## [What you have to do]
Among the lines of the records, please find those that contain the word "AGND" and copy them.

=======

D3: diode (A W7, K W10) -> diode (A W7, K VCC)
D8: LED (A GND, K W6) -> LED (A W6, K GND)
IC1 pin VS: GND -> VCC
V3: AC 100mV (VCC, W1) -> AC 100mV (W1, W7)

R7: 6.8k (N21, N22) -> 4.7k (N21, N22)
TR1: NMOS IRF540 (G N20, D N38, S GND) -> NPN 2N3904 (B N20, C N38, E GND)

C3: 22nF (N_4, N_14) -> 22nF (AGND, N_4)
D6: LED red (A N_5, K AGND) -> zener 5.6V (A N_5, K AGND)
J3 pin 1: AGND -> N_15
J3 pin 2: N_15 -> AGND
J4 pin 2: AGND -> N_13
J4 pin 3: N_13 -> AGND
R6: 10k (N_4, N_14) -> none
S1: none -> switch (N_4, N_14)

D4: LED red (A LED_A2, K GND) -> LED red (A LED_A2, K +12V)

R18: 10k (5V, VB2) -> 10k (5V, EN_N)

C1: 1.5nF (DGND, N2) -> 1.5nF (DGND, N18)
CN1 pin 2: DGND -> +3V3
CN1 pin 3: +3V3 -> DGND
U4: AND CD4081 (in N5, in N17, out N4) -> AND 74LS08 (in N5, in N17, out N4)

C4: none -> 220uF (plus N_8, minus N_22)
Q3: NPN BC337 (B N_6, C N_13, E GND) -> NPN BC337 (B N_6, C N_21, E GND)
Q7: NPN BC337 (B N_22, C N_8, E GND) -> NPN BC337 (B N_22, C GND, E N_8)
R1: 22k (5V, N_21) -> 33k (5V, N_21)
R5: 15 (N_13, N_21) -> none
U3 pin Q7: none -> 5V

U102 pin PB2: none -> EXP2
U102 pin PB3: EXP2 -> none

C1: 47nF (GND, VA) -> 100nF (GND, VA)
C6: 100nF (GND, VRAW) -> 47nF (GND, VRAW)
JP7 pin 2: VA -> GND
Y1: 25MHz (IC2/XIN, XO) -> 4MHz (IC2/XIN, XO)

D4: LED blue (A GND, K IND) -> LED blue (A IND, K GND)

=======

## [Task answer]
C3: 22nF (N_4, N_14) -> 22nF (AGND, N_4)
D6: LED red (A N_5, K AGND) -> zener 5.6V (A N_5, K AGND)
J3 pin 1: AGND -> N_15
J3 pin 2: N_15 -> AGND
J4 pin 2: AGND -> N_13
J4 pin 3: N_13 -> AGND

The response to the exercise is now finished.